:: INFORMATION SHOWN

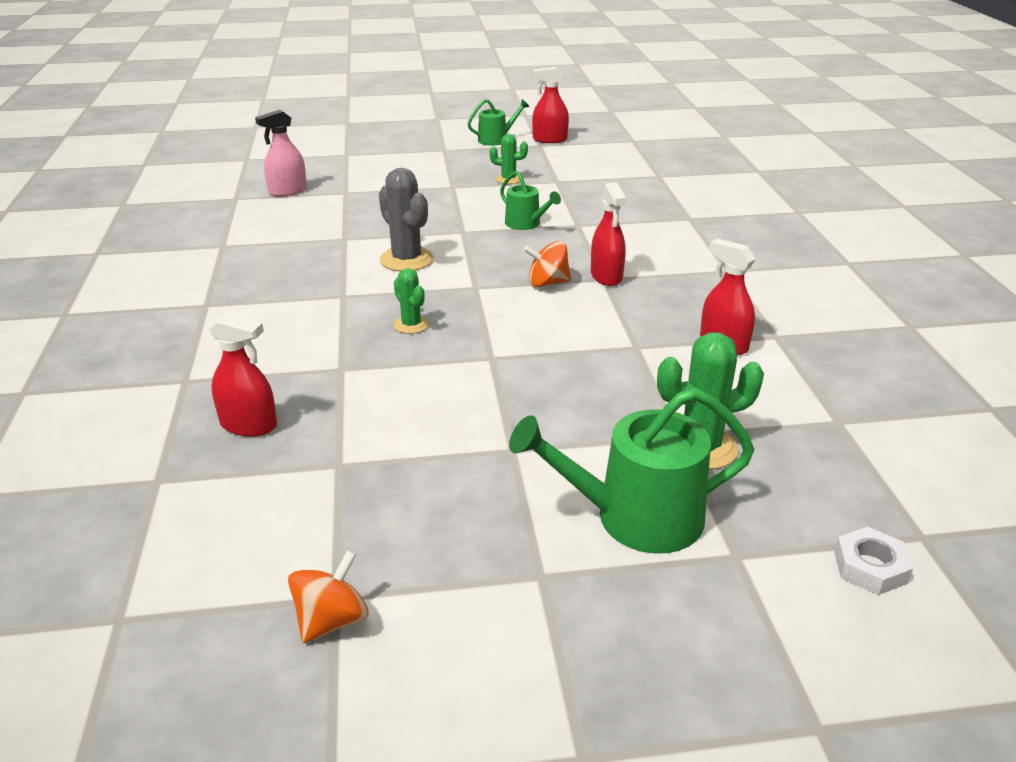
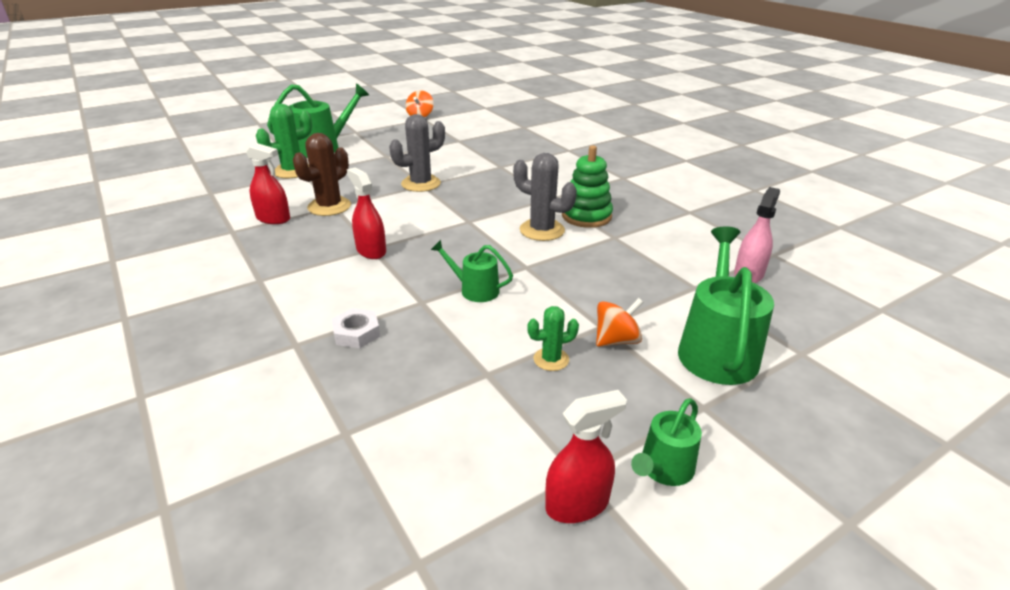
camera: 155 degrees right, 0 degrees up
(249, 425) = (513, 143): red spray bottle -> none
(337, 264) = (586, 216): none -> green stacking toy
(395, 164) = (716, 350): none -> green watering can
(411, 325) = (487, 191): green cactus -> none
(493, 361) = (421, 184): none -> grey cactus
(547, 283) = (416, 235): orange spinning top -> orange spinning top (616, 340)
(643, 348) = (329, 206): none -> brown cactus
(870, 567) = (223, 151): white nut -> white nut (356, 333)

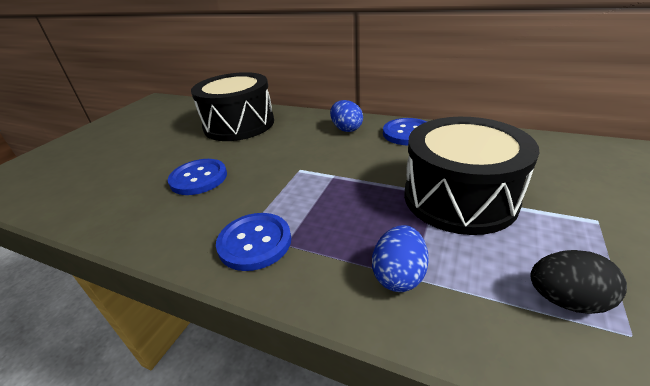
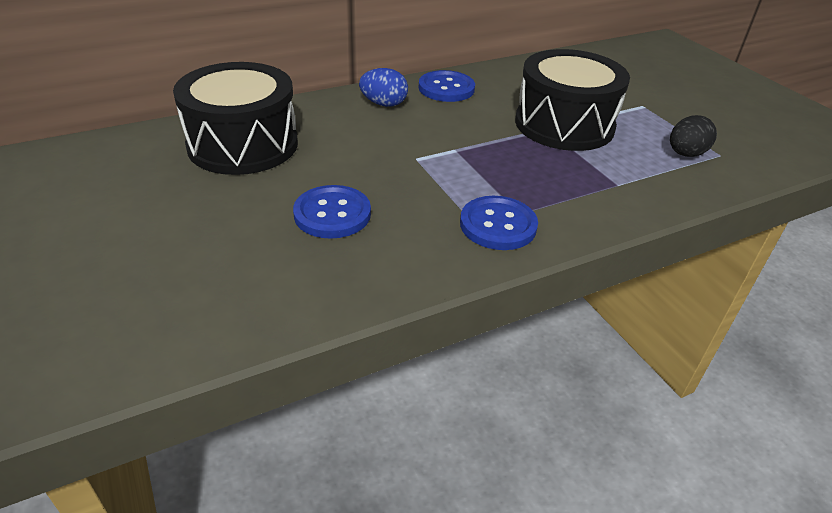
camera: 55 degrees left, 5 degrees up
(399, 275) = (610, 187): blue egg -> none

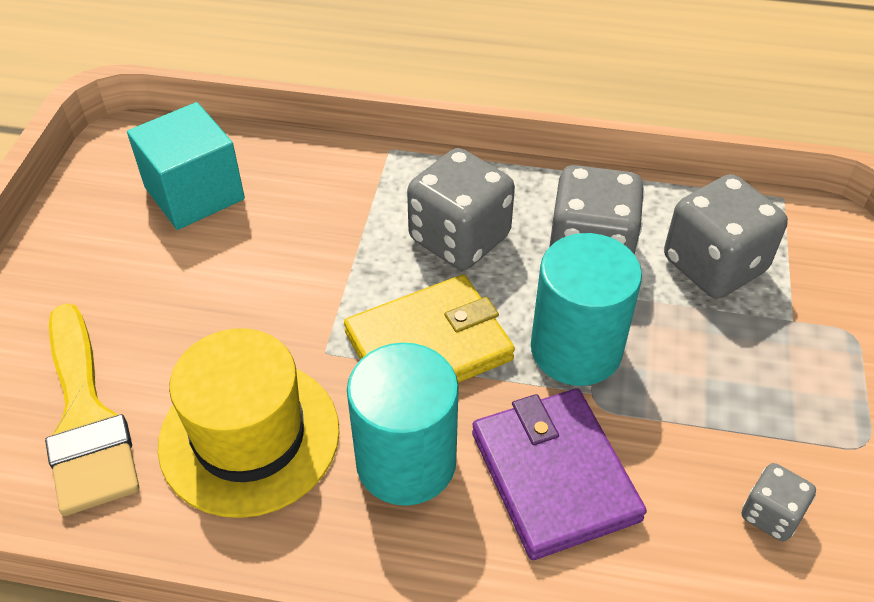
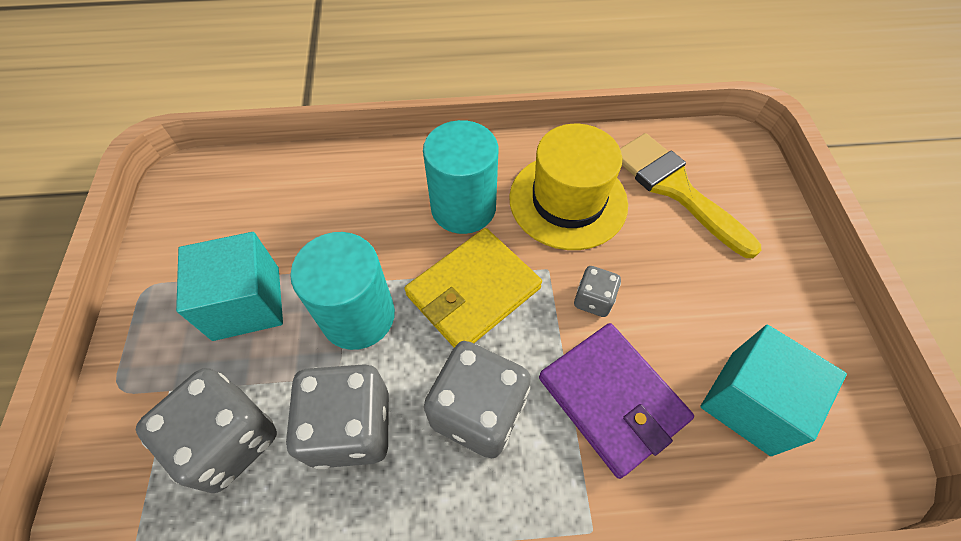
camera: 165 degrees right, 10 degrees up
(554, 475) = (367, 220): purple wallet -> purple wallet (612, 399)
(720, 394) = (246, 303): none -> turquoise cube
(770, 514) = (227, 226): grey dice -> grey dice (593, 300)

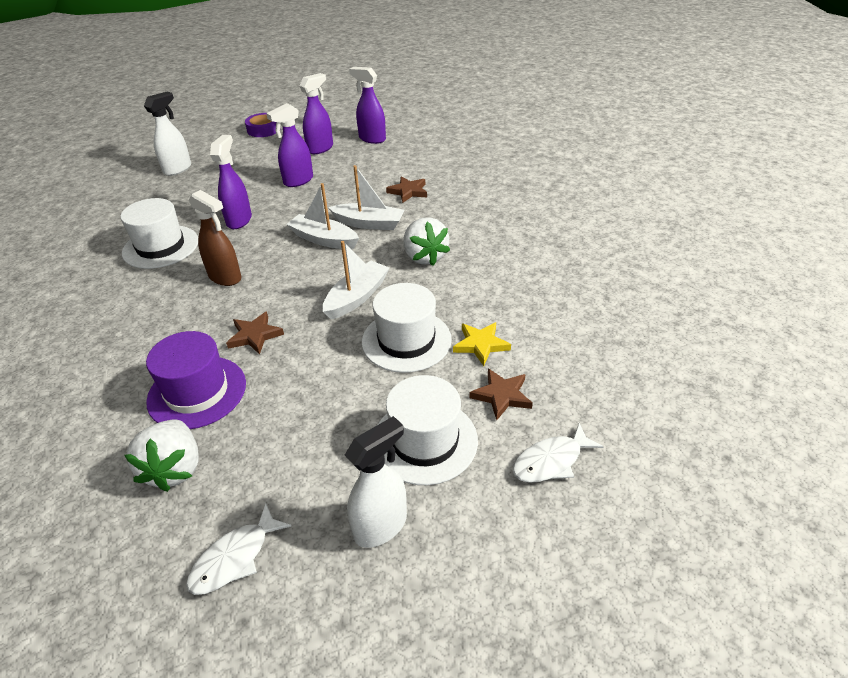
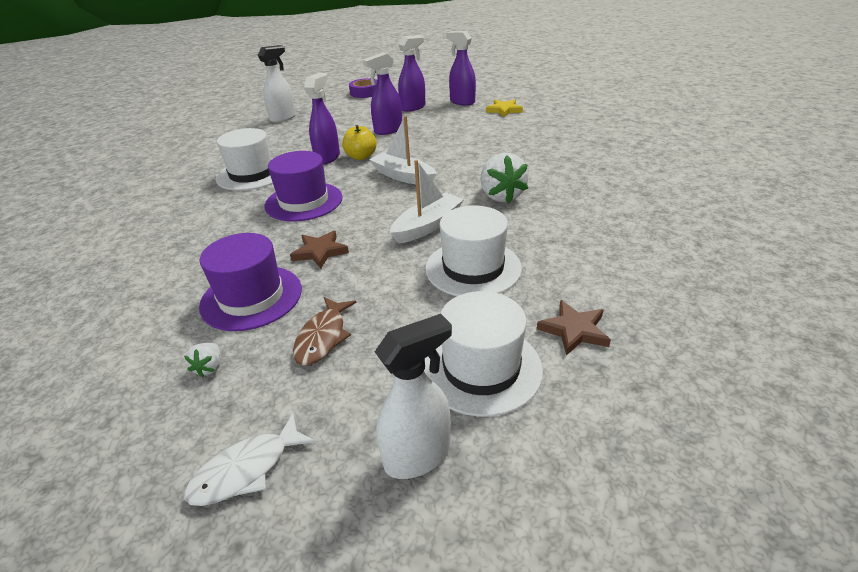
camera: 10 degrees right, 5 degrees down
(175, 468) = (209, 367): white strawberry -> white strawberry, size x0.47
(225, 277) = (304, 201): brown spray bottle -> purple hat
(275, 217) = (361, 157): none -> yellow apple
(276, 426) = (323, 337): none -> brown fish
(369, 223) = (449, 166): white boat -> none
(408, 191) = (491, 142): brown star -> none
(481, 345) = (553, 278): yellow star -> yellow star (504, 110)
(551, 461) = (631, 407): white fish -> none

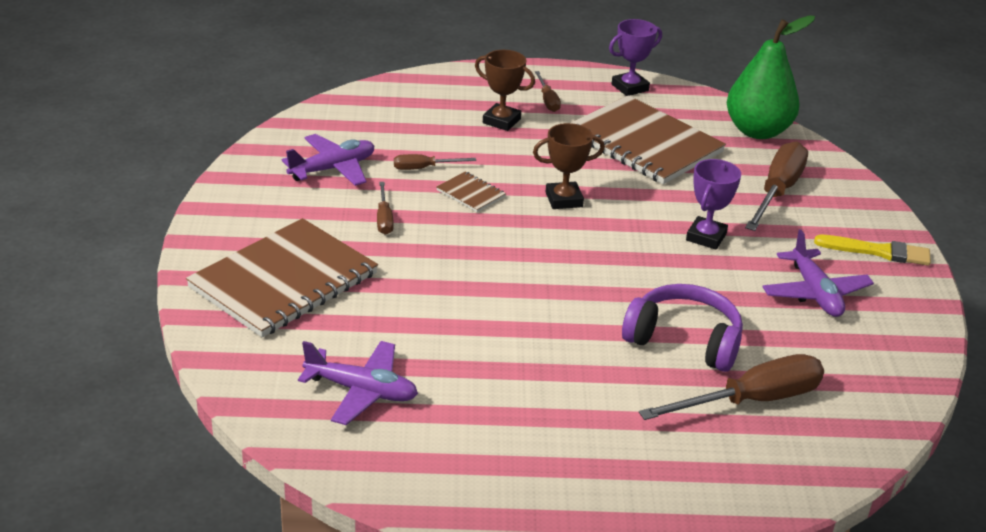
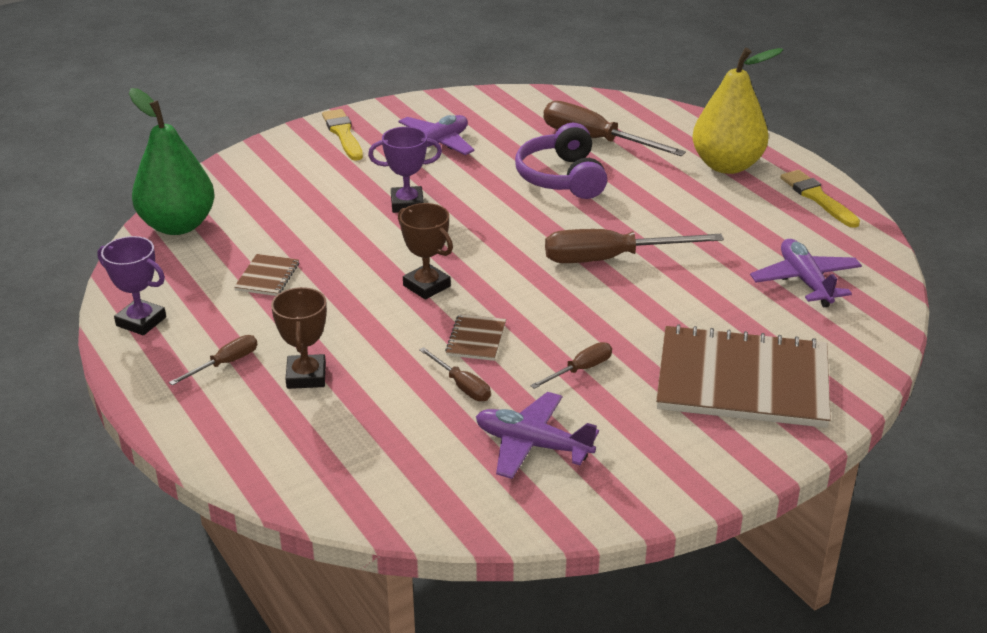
camera: 120 degrees left, 0 degrees up
(488, 496) = (817, 198): none -> yellow brush
(617, 468) = (727, 165): none -> yellow pear
(644, 143) = (267, 277): brown notebook -> brown notebook, size x0.41
(777, 192) = (291, 191): brown screwdriver -> brown screwdriver (611, 259)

::::

● **TO DO**: Find every line of the data that includes the string "left". Copy each of those lines.

● **SOLUTION TO THIS TASK**:
camera: 55 degrees left, 5 degrees up
camera: 120 degrees left, 0 degrees up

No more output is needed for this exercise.